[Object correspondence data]
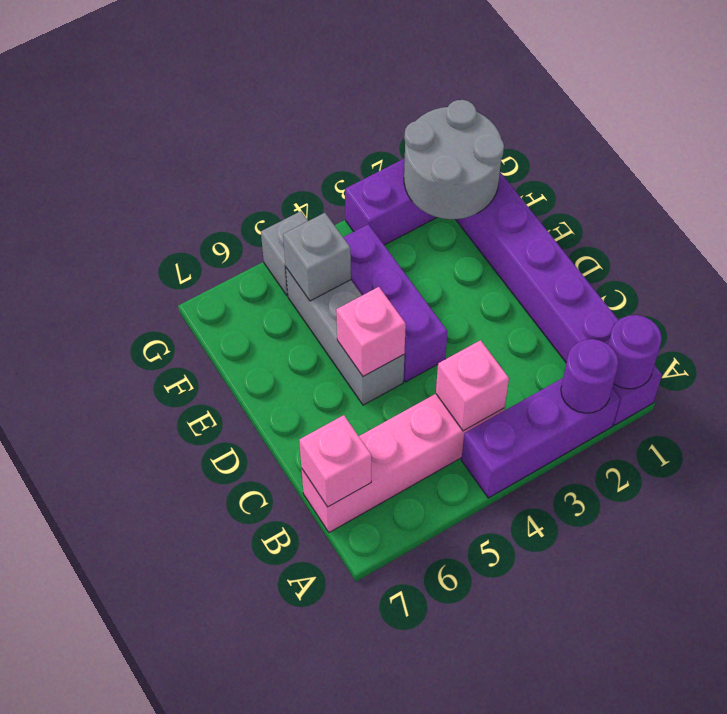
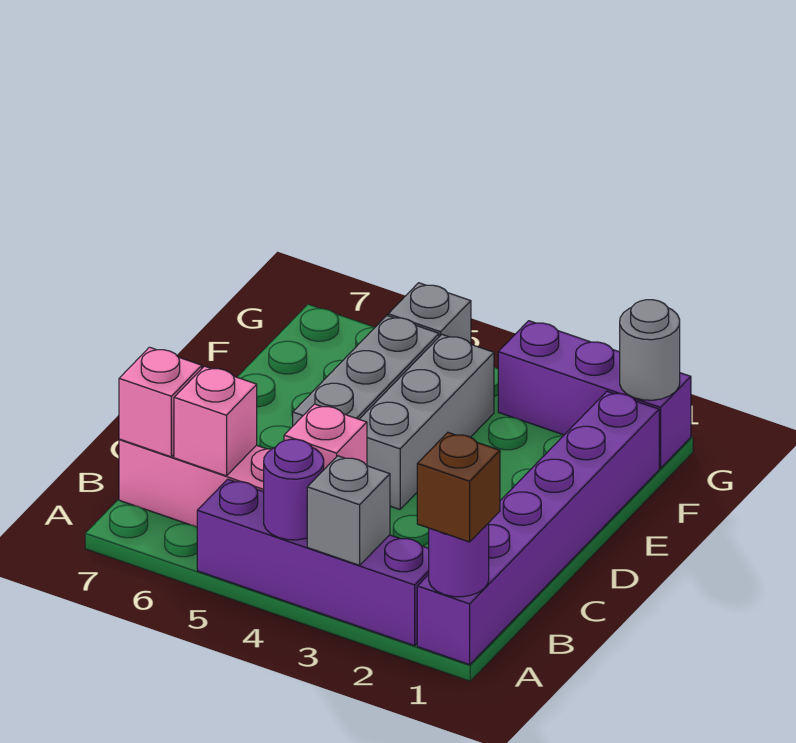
none -> brown brick A1 level 3
purple brick A2:A4 level 1 -> purple brick A2:A5 level 1
purple round brick A2 level 2 -> purple round brick A4 level 2
purple brick D4:F4 level 1 -> grey brick D4:F4 level 1
pink brick D5 level 2 -> pink brick B6 level 2
grey round brick F1:G2 level 2 -> grey round brick G1 level 2
grey brick F5 level 2 -> grey brick A3 level 2

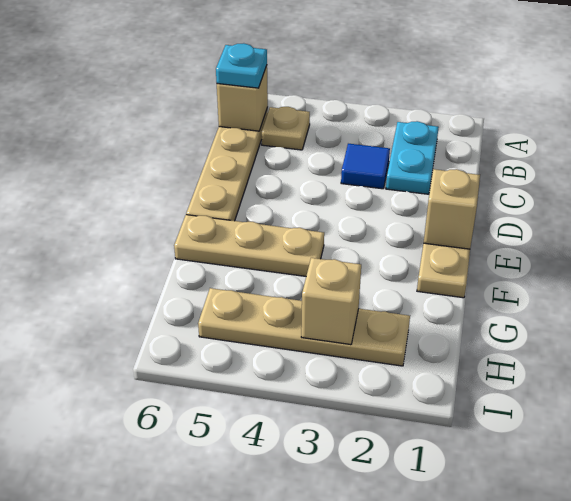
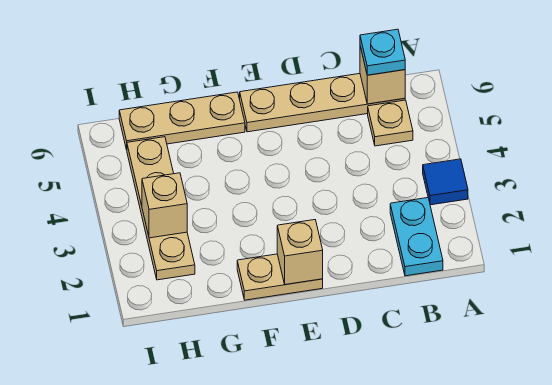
cyan plate B2:C2 level 1 -> cyan plate B1:B2 level 1
blue tile C3 level 1 -> blue tile A3 level 1
tan plate F4:F6 level 1 -> tan plate F6:H6 level 1

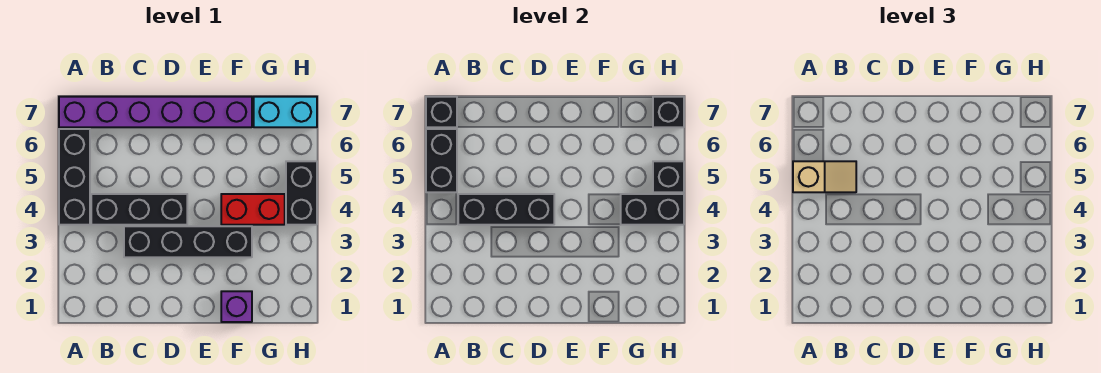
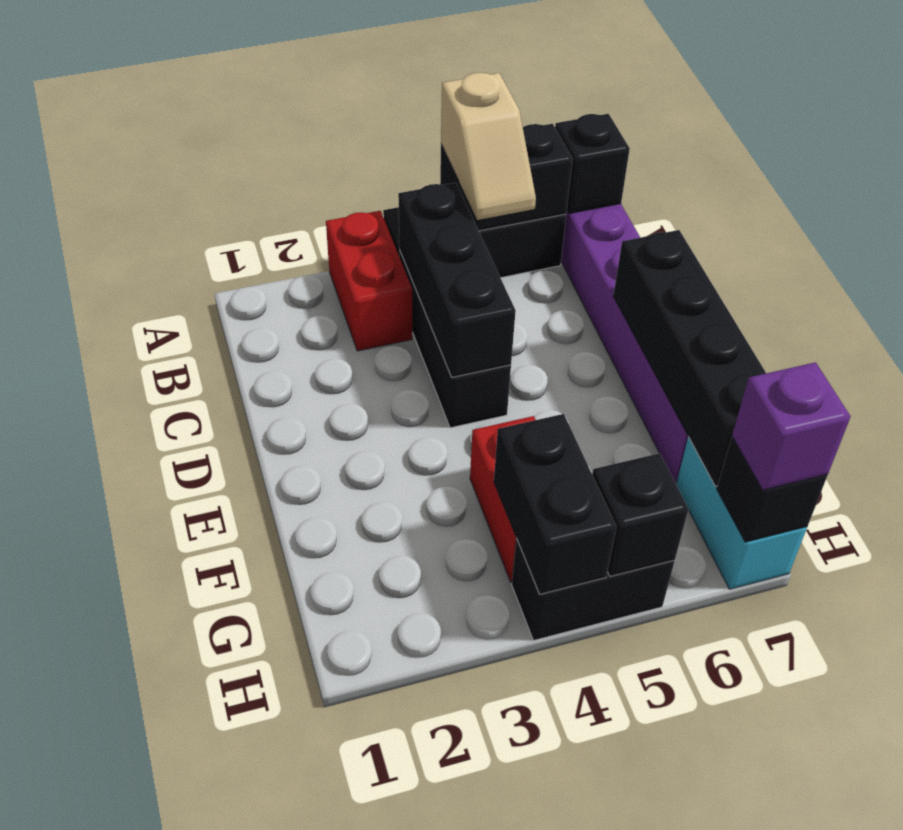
none -> red brick A3:B3 level 1
black brick C3:F3 level 1 -> black brick D7:G7 level 2
purple brick F1 level 1 -> purple brick H7 level 3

:: Task statement ::
From the records above, copy only the lines running from the line holding "pink brick D5" through the line holding "black brick C3:F3", with no pictures.

:: Answer area ::
pink brick D5 level 2 -> pink brick B6 level 2
grey round brick F1:G2 level 2 -> grey round brick G1 level 2
grey brick F5 level 2 -> grey brick A3 level 2

cyan plate B2:C2 level 1 -> cyan plate B1:B2 level 1
blue tile C3 level 1 -> blue tile A3 level 1
tan plate F4:F6 level 1 -> tan plate F6:H6 level 1

none -> red brick A3:B3 level 1
black brick C3:F3 level 1 -> black brick D7:G7 level 2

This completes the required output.